>> BEGIN Stored records
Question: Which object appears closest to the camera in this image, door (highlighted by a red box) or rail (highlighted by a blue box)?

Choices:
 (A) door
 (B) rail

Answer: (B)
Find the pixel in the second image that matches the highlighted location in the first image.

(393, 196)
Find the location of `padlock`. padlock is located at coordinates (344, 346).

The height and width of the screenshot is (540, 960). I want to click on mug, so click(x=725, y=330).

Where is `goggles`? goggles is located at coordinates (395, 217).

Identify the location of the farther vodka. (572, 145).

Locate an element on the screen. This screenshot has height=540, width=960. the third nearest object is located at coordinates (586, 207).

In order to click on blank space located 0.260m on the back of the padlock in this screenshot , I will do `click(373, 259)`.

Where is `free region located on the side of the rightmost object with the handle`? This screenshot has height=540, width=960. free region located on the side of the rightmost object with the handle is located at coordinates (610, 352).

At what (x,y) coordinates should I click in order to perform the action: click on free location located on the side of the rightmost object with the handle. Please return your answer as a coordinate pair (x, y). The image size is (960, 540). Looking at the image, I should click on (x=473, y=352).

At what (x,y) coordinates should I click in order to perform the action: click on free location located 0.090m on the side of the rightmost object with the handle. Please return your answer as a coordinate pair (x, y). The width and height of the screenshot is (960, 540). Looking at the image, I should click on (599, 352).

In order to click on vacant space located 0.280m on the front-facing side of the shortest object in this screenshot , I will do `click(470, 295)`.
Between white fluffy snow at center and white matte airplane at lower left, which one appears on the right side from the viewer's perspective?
>> END Stored records
Exercise
Rewrite all of the data above with every instance of "padlock" replaced by "combination lock", leaving everything else the same.

In response
Question: Which object appears closest to the camera in this image, door (highlighted by a red box) or rail (highlighted by a blue box)?

Choices:
 (A) door
 (B) rail

Answer: (B)
Find the pixel in the second image that matches the highlighted location in the first image.

(393, 196)
Find the location of `combination lock`. combination lock is located at coordinates (344, 346).

The height and width of the screenshot is (540, 960). I want to click on mug, so click(x=725, y=330).

Where is `goggles`? goggles is located at coordinates (395, 217).

Identify the location of the farther vodka. (572, 145).

Locate an element on the screen. This screenshot has height=540, width=960. the third nearest object is located at coordinates (586, 207).

In order to click on blank space located 0.260m on the back of the combination lock in this screenshot , I will do `click(373, 259)`.

Where is `free region located on the side of the rightmost object with the handle`? This screenshot has height=540, width=960. free region located on the side of the rightmost object with the handle is located at coordinates (610, 352).

At what (x,y) coordinates should I click in order to perform the action: click on free location located on the side of the rightmost object with the handle. Please return your answer as a coordinate pair (x, y). The image size is (960, 540). Looking at the image, I should click on (x=473, y=352).

At what (x,y) coordinates should I click in order to perform the action: click on free location located 0.090m on the side of the rightmost object with the handle. Please return your answer as a coordinate pair (x, y). The width and height of the screenshot is (960, 540). Looking at the image, I should click on (599, 352).

In order to click on vacant space located 0.280m on the front-facing side of the shortest object in this screenshot , I will do `click(470, 295)`.
Between white fluffy snow at center and white matte airplane at lower left, which one appears on the right side from the viewer's perspective?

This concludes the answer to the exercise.